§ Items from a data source
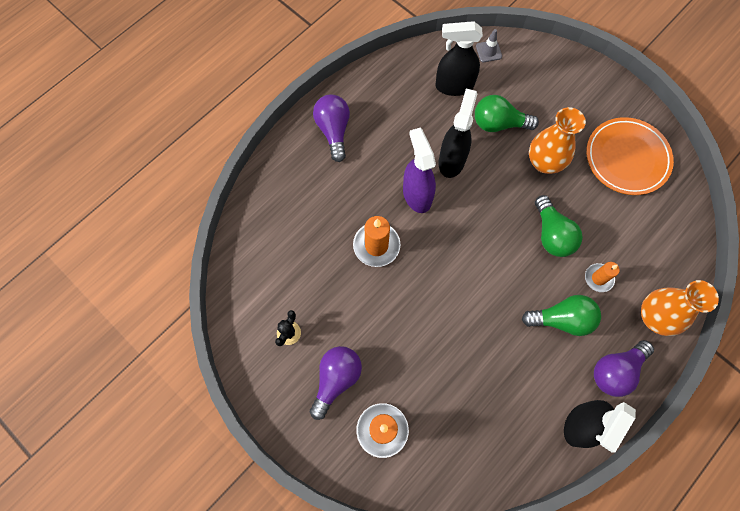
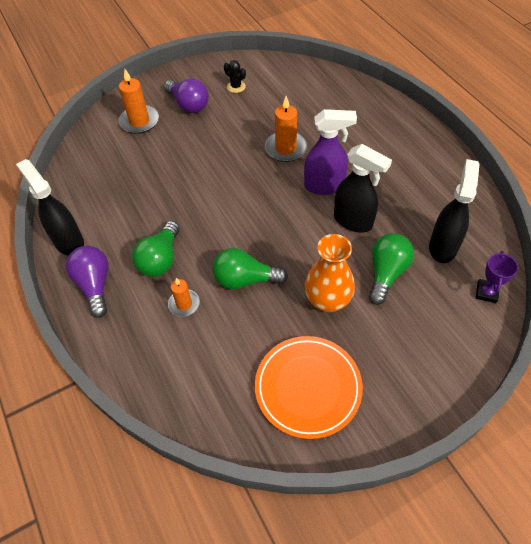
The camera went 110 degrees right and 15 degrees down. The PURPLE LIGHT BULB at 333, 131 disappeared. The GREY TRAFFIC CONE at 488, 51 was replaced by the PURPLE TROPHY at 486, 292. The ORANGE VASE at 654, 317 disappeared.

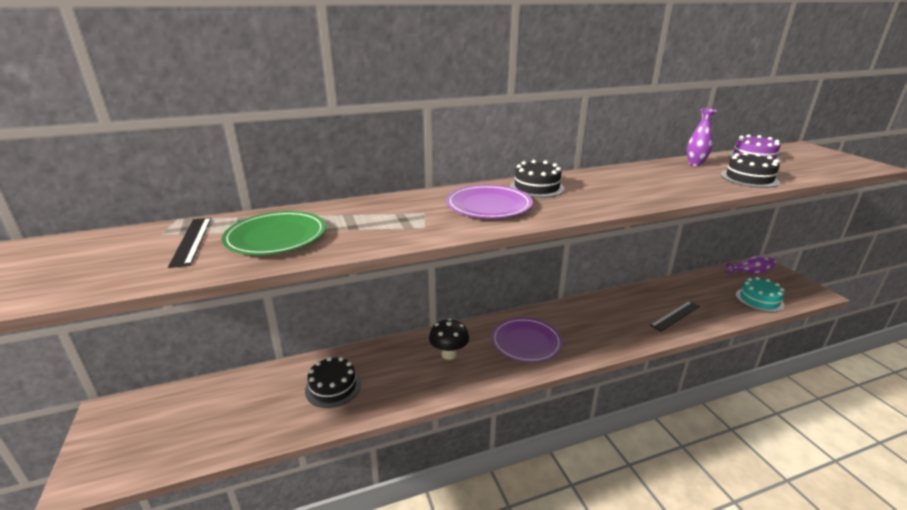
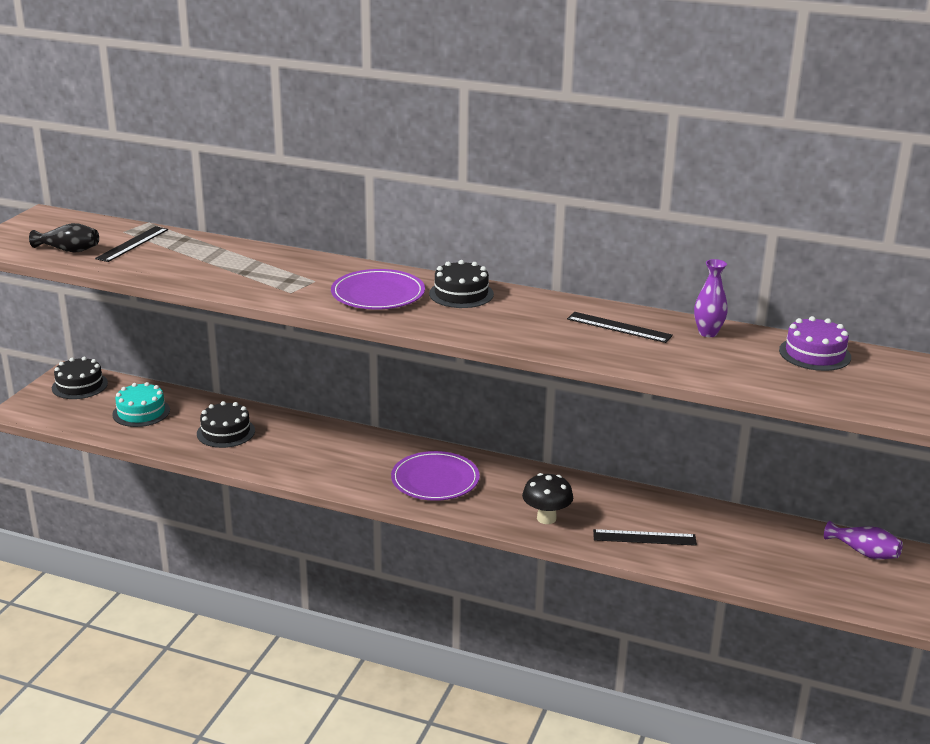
The camera went 40 degrees right and 0 degrees up. The GREEN PLATE at 276, 237 disappeared. The BLACK MUSHROOM moved from 449, 354 to 546, 518. The BLACK CAKE moved from 749, 178 to 79, 385. The TURQUOISE CAKE moved from 759, 300 to 141, 412. The BLACK VASE at 69, 250 appeared. The BLACK RULER at 619, 327 appeared.

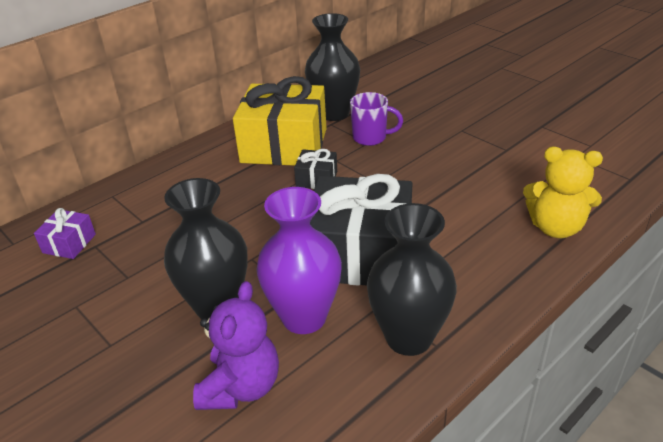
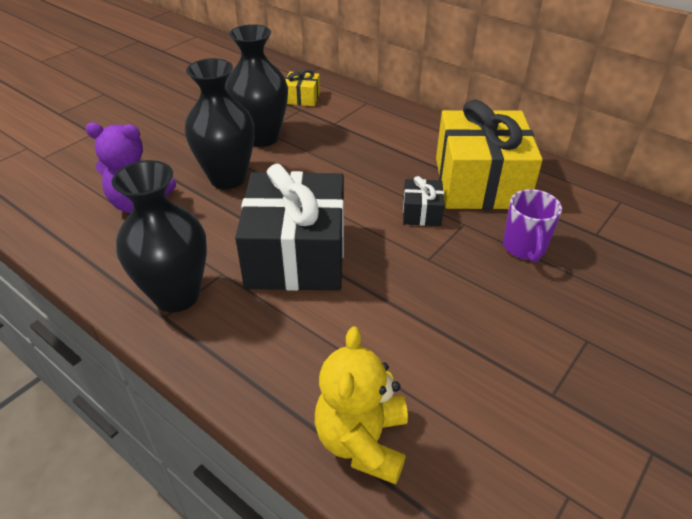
The camera went 80 degrees right and 5 degrees up. The PURPLE GIFT at 69, 243 became the YELLOW GIFT at 302, 98. The PURPLE VASE at 304, 317 disappeared. The BLACK VASE moved from 334, 113 to 262, 137.

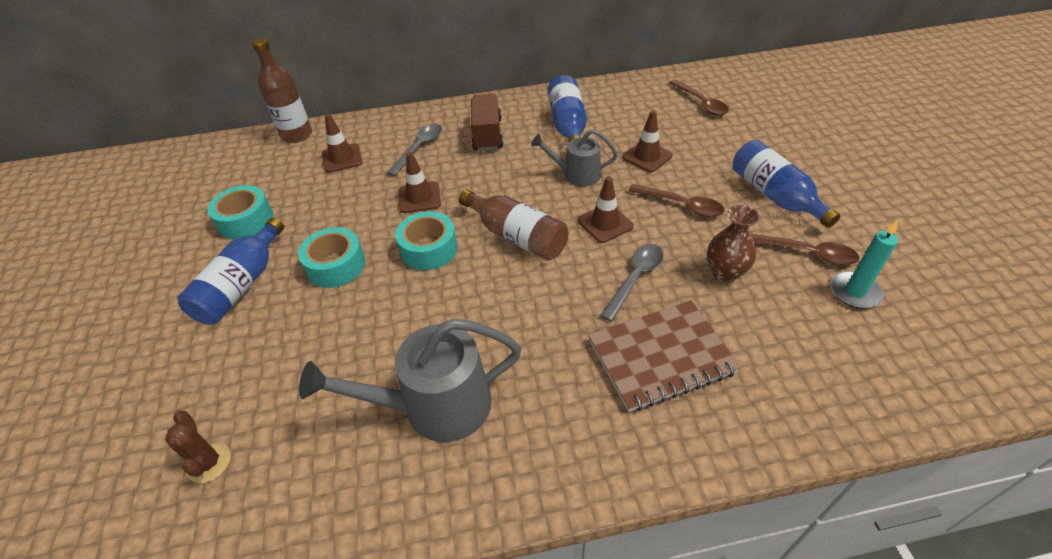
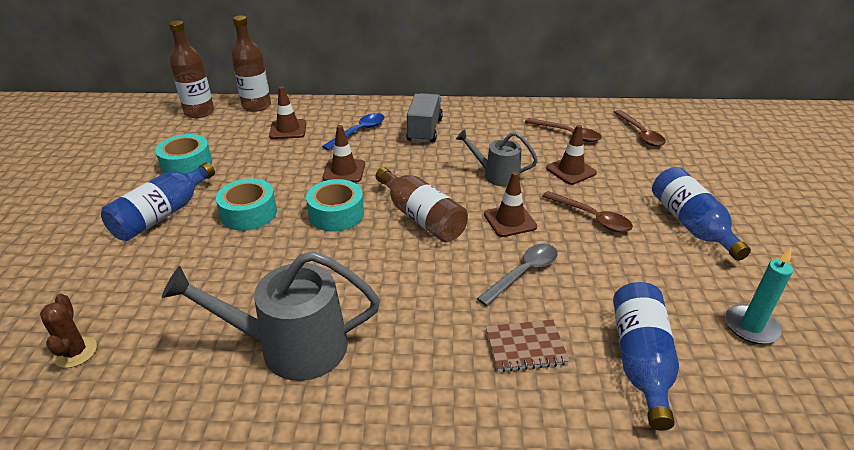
The camera went 10 degrees right and 10 degrees down. The GREY SPOON at 419, 148 became the BLUE SPOON at 359, 131. The BROWN TRUCK at 487, 135 became the GREY TRUCK at 424, 130. The BLUE BOTTLE moved from 567, 125 to 640, 361. The BROWN NOTEBOOK at 661, 357 changed to 0.58 times the size. The BROWN VASE at 725, 273 disappeared. The BROWN SPOON moved from 807, 253 to 568, 134. The BROWN BOTTLE at 199, 112 appeared.

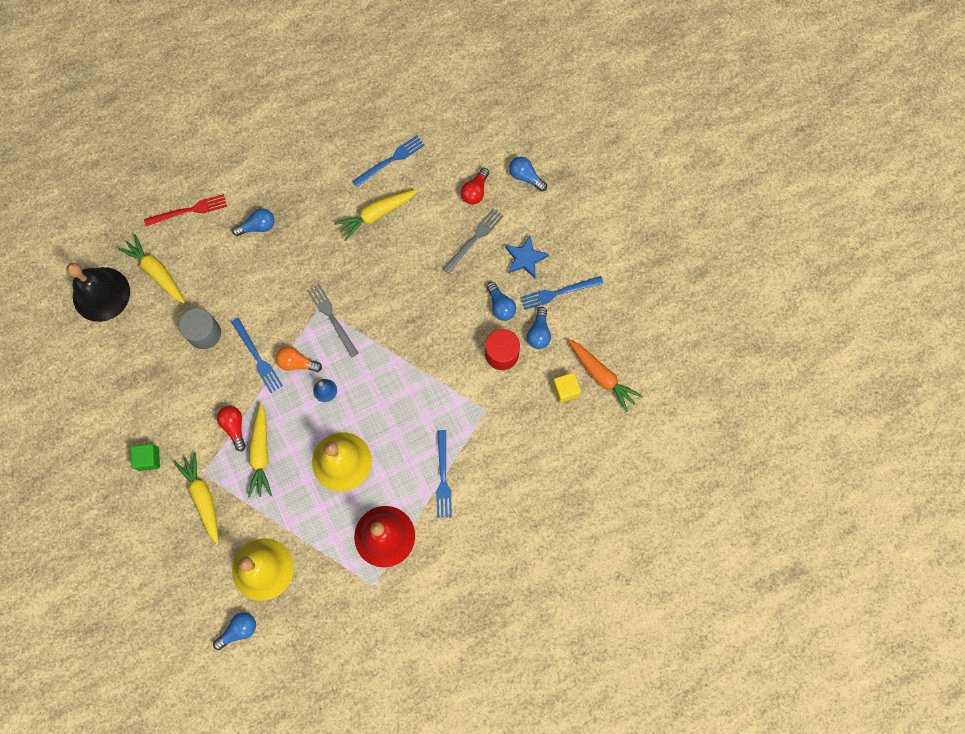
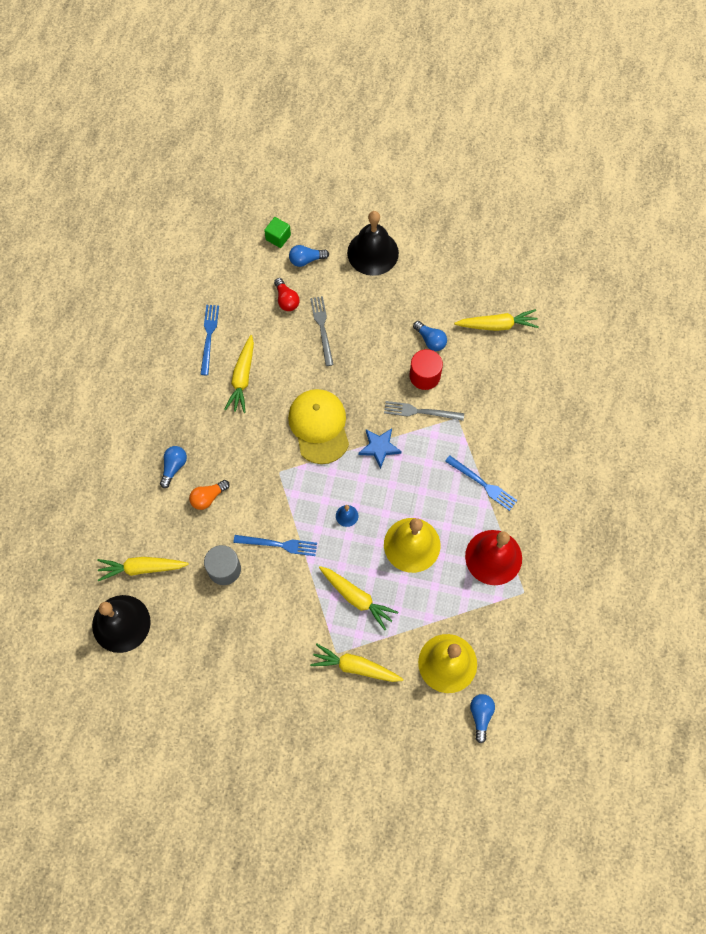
The camera went 50 degrees left and 5 degrees down. The GREEN CUBE moved from 148, 459 to 278, 237. The RED FORK at 189, 210 disappeared. The RED LIGHT BULB at 234, 427 disappeared. The ORANGE LIGHT BULB moved from 297, 363 to 208, 497. The GREY FORK moved from 332, 318 to 420, 412. The BLUE LIGHT BULB at 500, 306 disappeared. The BLUE STAR moved from 525, 258 to 379, 447. The BLUE FORK at 558, 293 disappeared. The YELLOW CUBE at 565, 390 disappeared. The ORANGE CARROT at 601, 376 became the YELLOW CARROT at 497, 325. The YELLOW CAP at 319, 426 appeared. The BLACK BELL at 372, 252 appeared.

§ Exercise details
Copy, from the lines above, each one that holds "PURPLE".

§ Finished task
The camera went 110 degrees right and 15 degrees down. The PURPLE LIGHT BULB at 333, 131 disappeared. The GREY TRAFFIC CONE at 488, 51 was replaced by the PURPLE TROPHY at 486, 292. The ORANGE VASE at 654, 317 disappeared.
The camera went 80 degrees right and 5 degrees up. The PURPLE GIFT at 69, 243 became the YELLOW GIFT at 302, 98. The PURPLE VASE at 304, 317 disappeared. The BLACK VASE moved from 334, 113 to 262, 137.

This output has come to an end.